→ WHAT IS NEEDED
In the listing below, count the lines containing the string "turned". Reply with that number only.

→ DATA FOR REVIEW
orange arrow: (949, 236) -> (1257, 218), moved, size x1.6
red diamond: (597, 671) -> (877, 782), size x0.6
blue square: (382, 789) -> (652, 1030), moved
==
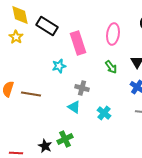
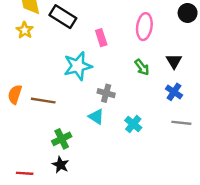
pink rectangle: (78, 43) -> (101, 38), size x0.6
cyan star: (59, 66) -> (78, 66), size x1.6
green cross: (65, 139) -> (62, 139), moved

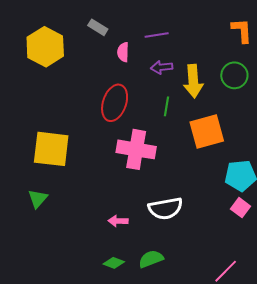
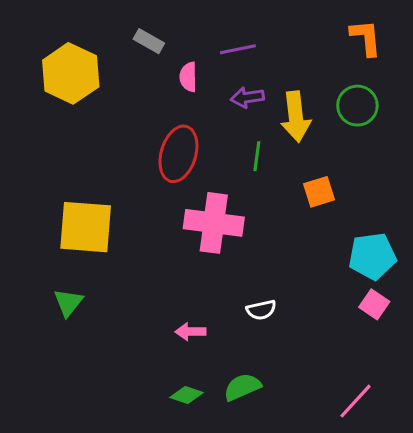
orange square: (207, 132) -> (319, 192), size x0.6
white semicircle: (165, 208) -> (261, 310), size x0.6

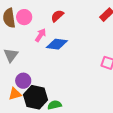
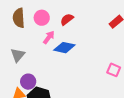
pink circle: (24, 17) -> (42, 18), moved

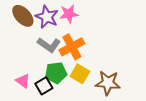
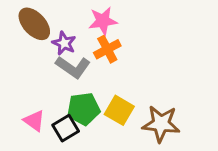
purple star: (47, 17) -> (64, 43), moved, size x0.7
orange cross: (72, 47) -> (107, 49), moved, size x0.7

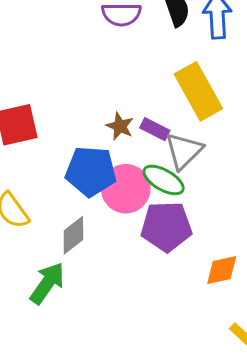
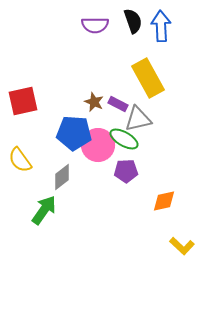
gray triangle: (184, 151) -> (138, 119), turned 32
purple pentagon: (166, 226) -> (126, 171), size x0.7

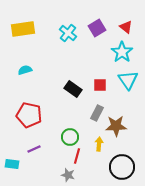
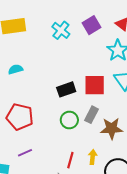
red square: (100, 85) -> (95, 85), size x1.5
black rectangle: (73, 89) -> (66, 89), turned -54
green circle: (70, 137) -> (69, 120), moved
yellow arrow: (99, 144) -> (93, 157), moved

→ SOLUTION TO THIS TASK
2